### Your instructions
In this exercise, write out the data word for word and leave every image out.

### Information supplied
****************
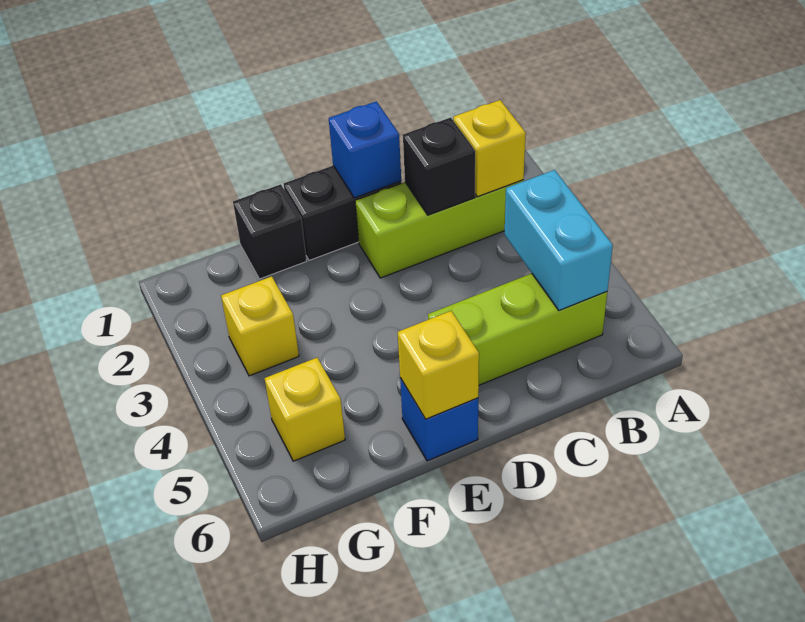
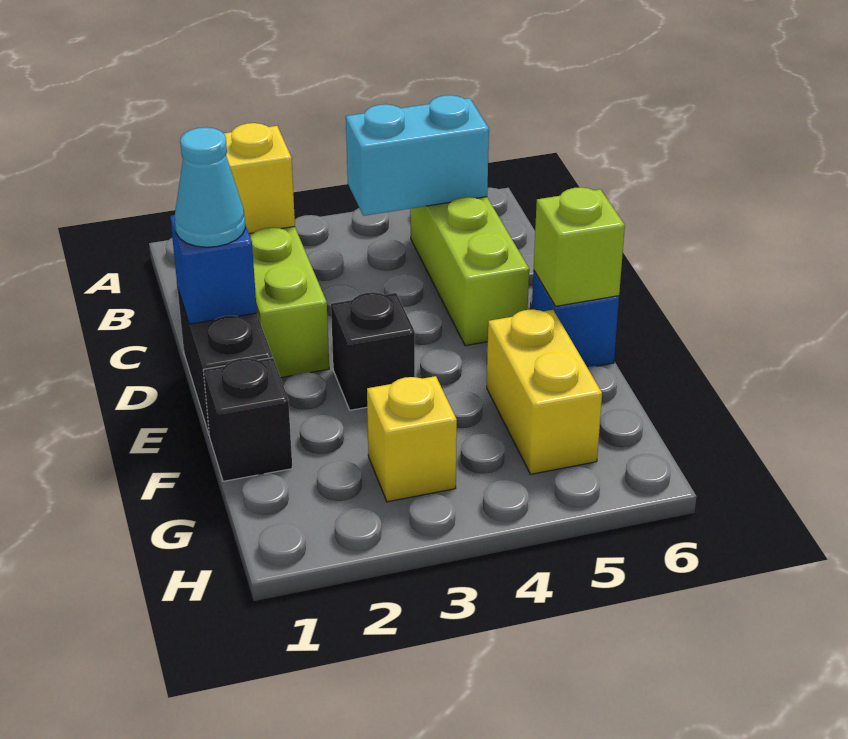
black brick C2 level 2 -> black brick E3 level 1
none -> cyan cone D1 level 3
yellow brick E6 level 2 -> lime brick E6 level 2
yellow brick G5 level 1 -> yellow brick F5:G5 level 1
****************
### Solution to this task
black brick C2 level 2 -> black brick E3 level 1
none -> cyan cone D1 level 3
yellow brick E6 level 2 -> lime brick E6 level 2
yellow brick G5 level 1 -> yellow brick F5:G5 level 1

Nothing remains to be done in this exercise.